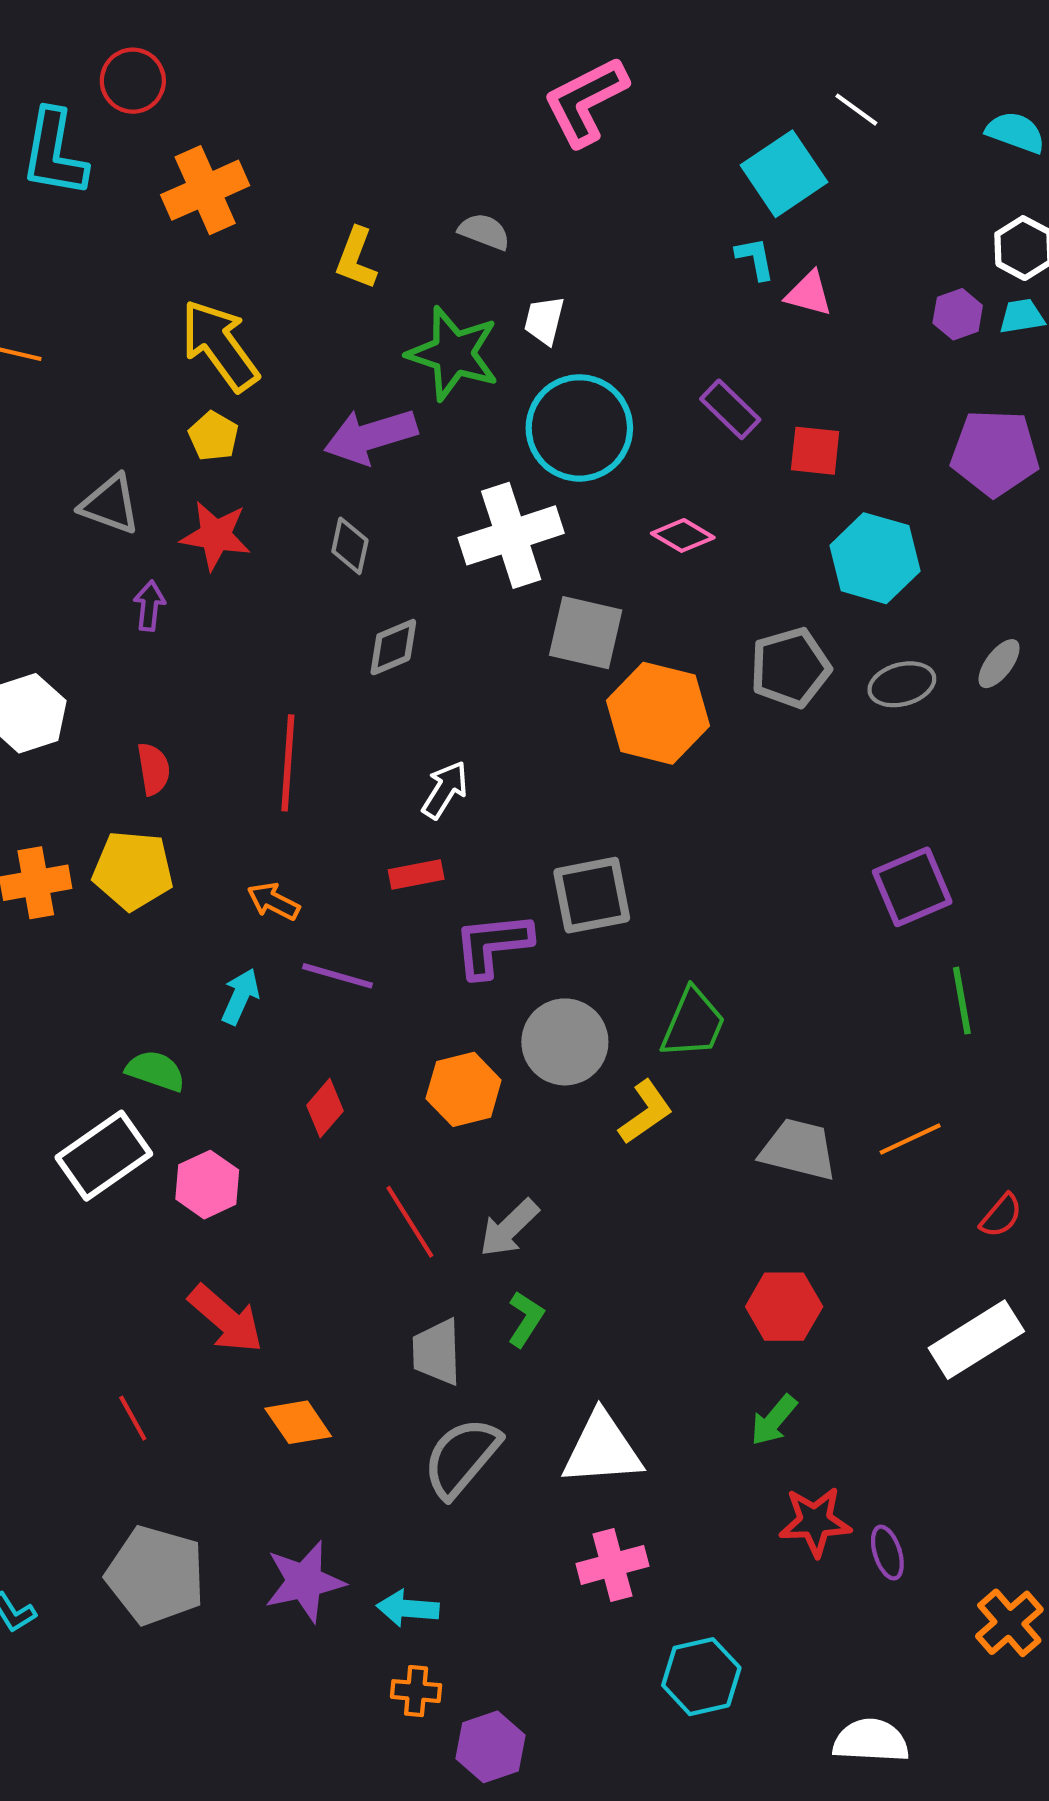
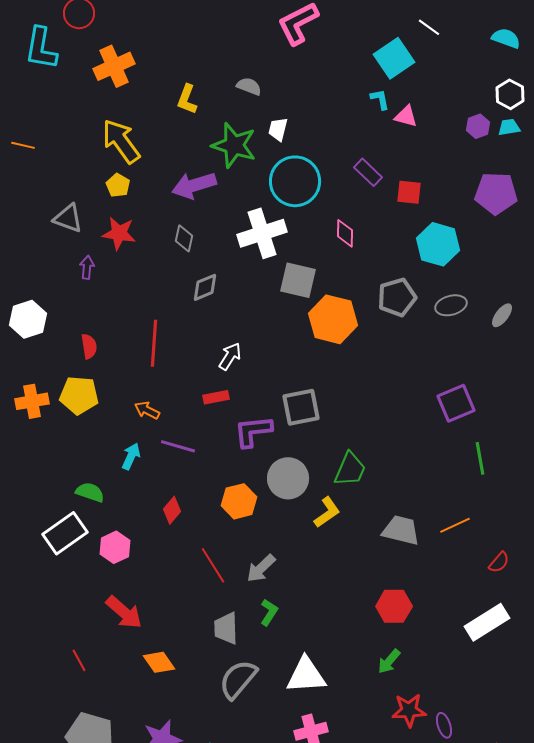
pink diamond: (683, 535) -> (345, 233), turned 60
gray ellipse: (999, 664) -> (502, 315), moved

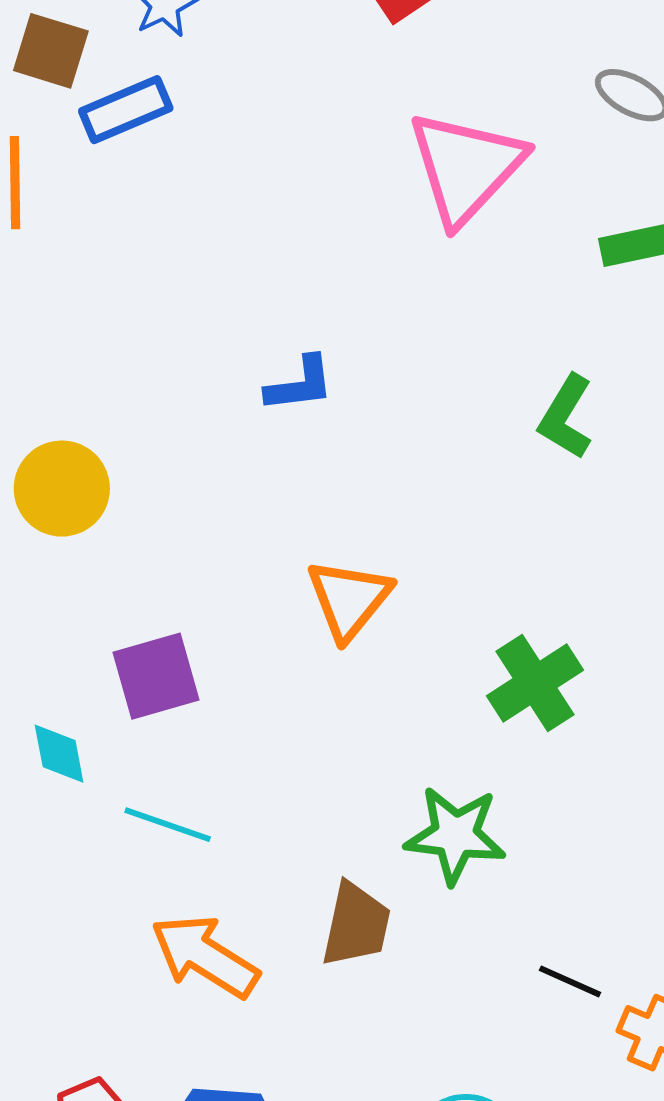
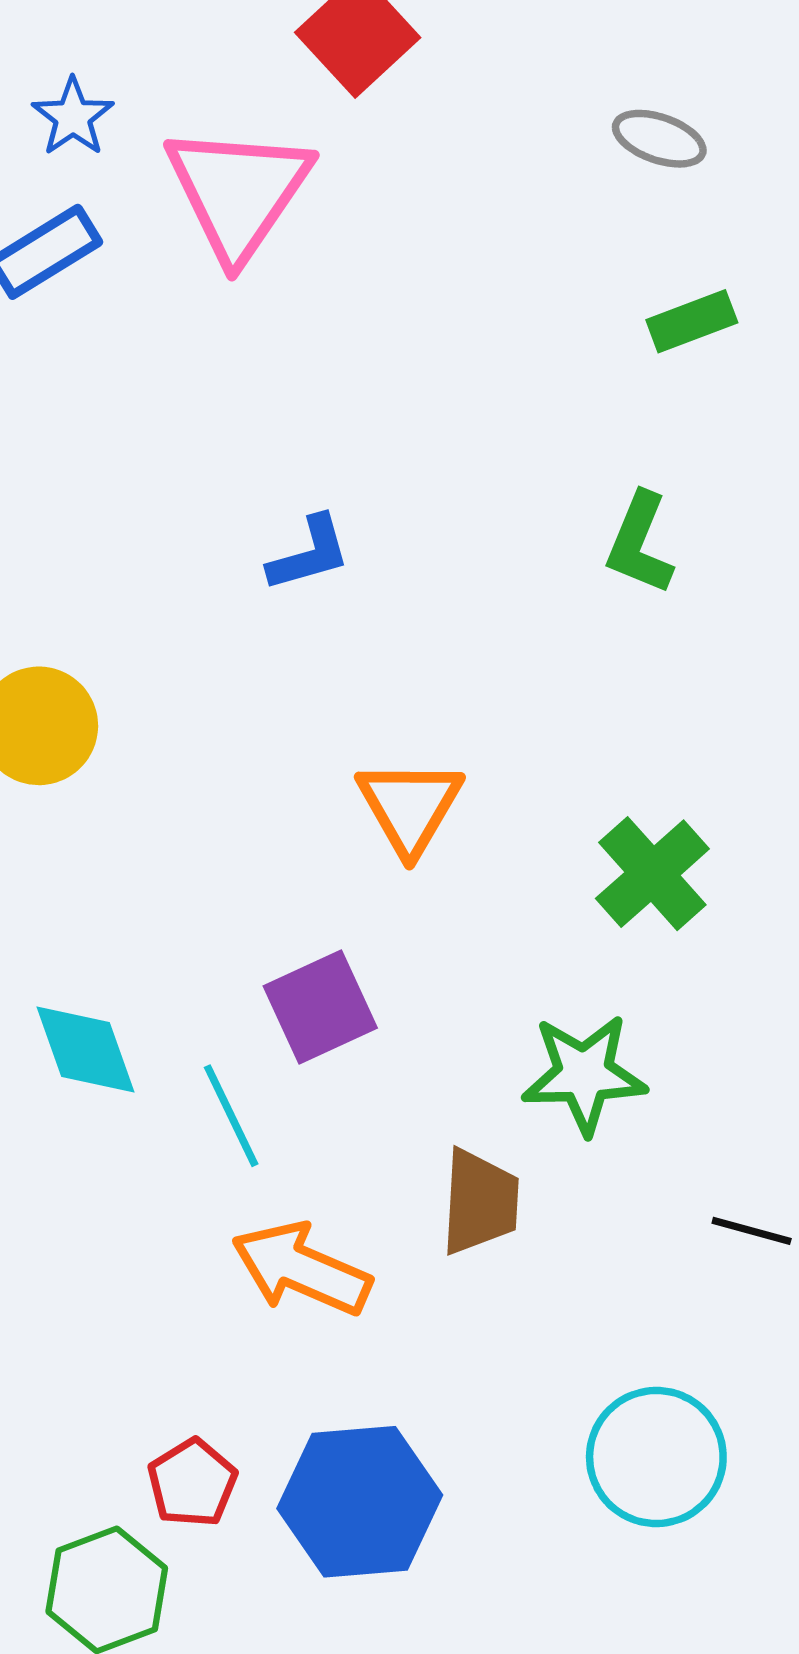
pink triangle: (466, 167) -> (238, 192), moved
purple square: (156, 676) -> (320, 1007), moved
cyan diamond: (59, 754) -> (86, 1050), size x1.4
cyan line: (168, 825) -> (231, 1116), turned 54

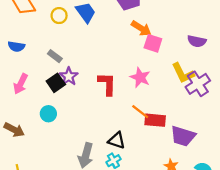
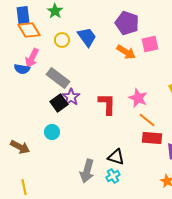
orange arrow: (141, 28) -> (126, 52), moved
pink square: (153, 43) -> (150, 44), moved, turned -30
gray rectangle: (55, 56) -> (58, 78), size x1.6
pink arrow: (21, 84) -> (32, 58), moved
orange line: (140, 112) -> (147, 120), moved

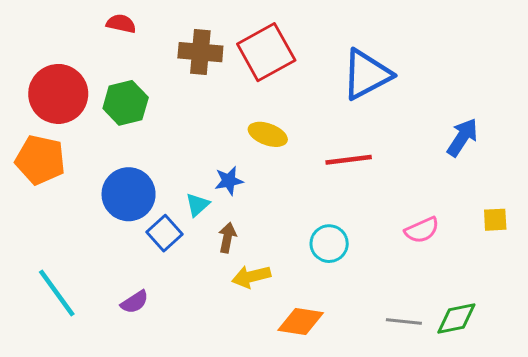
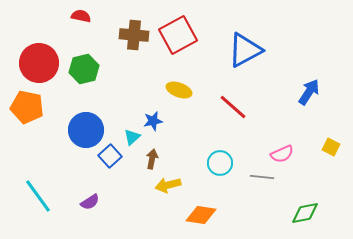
red line: (349, 160) -> (233, 107), turned 48
yellow square: (495, 220) -> (331, 147), turned 30
gray line: (404, 321) -> (262, 177), moved

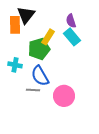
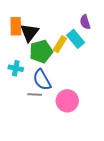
black triangle: (26, 15) -> (29, 33), moved
purple semicircle: (71, 21) -> (85, 22), moved
yellow rectangle: (48, 37) -> (60, 44), moved

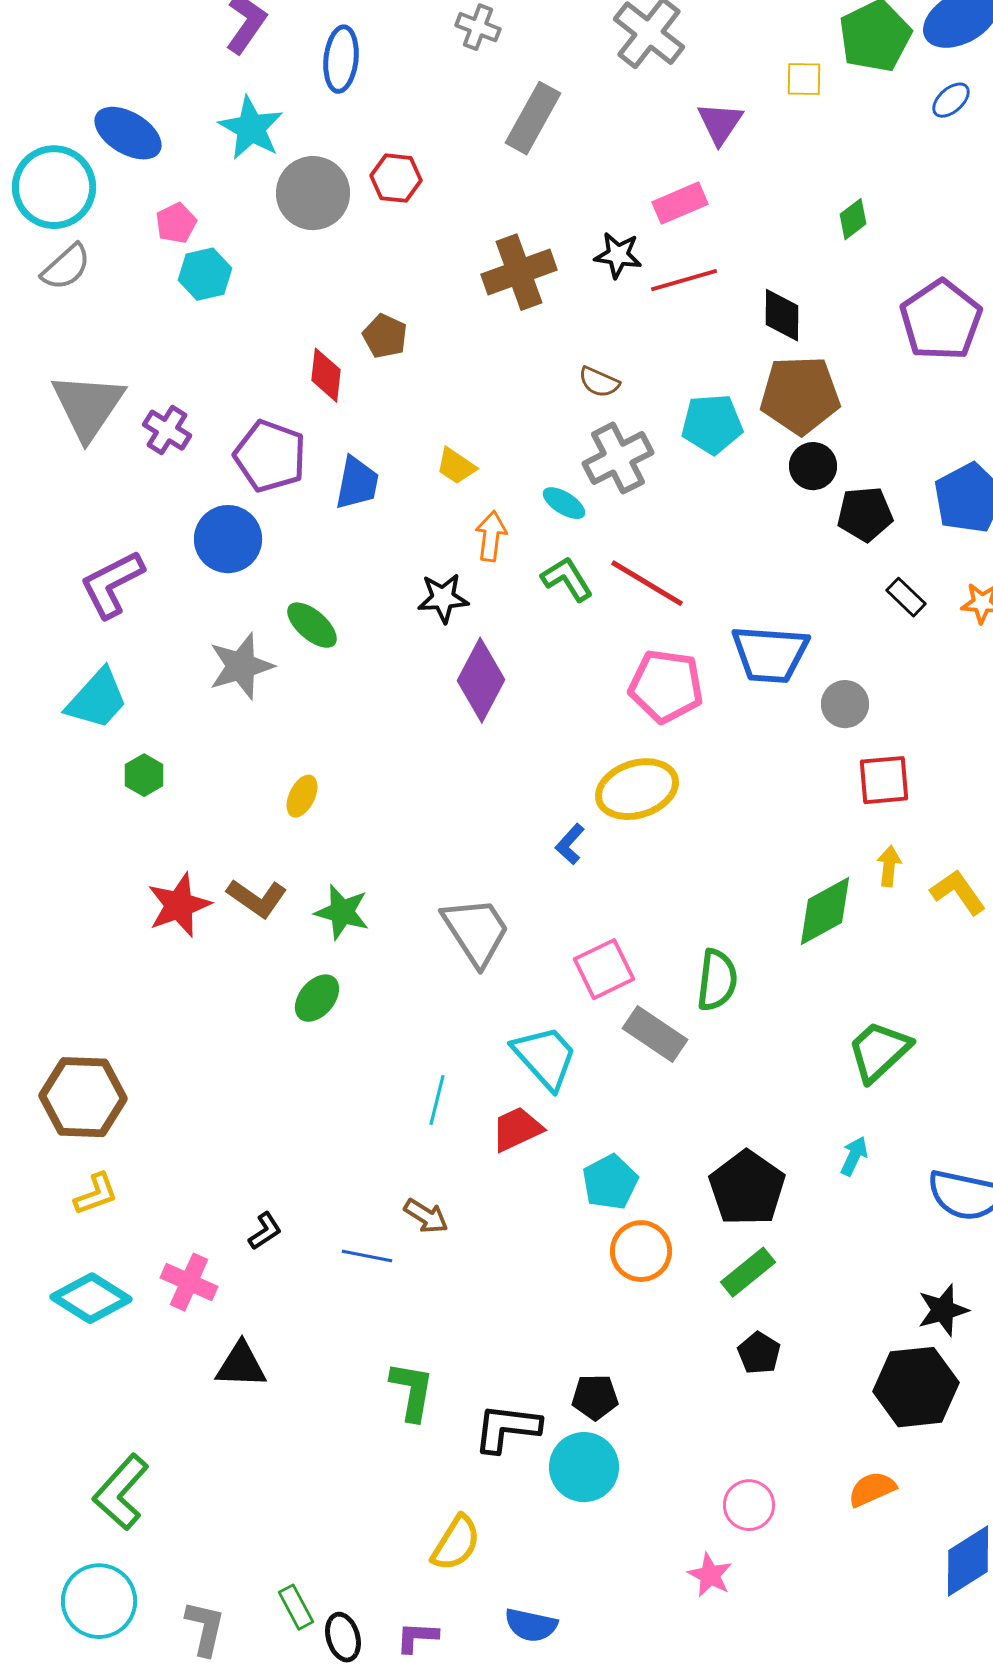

◆ ◆ ◆ ◆

The problem >>
Write out each line again, exactly as it appears above, except for any picture.

Answer >>
pink diamond: (683, 535) -> (345, 233), turned 60
gray ellipse: (999, 664) -> (502, 315), moved

pink triangle: (466, 167) -> (238, 192), moved
purple square: (156, 676) -> (320, 1007), moved
cyan diamond: (59, 754) -> (86, 1050), size x1.4
cyan line: (168, 825) -> (231, 1116), turned 54

orange arrow: (141, 28) -> (126, 52), moved
pink square: (153, 43) -> (150, 44), moved, turned -30
gray rectangle: (55, 56) -> (58, 78), size x1.6
pink arrow: (21, 84) -> (32, 58), moved
orange line: (140, 112) -> (147, 120), moved

red line: (349, 160) -> (233, 107), turned 48
yellow square: (495, 220) -> (331, 147), turned 30
gray line: (404, 321) -> (262, 177), moved

black triangle: (26, 15) -> (29, 33), moved
purple semicircle: (71, 21) -> (85, 22), moved
yellow rectangle: (48, 37) -> (60, 44), moved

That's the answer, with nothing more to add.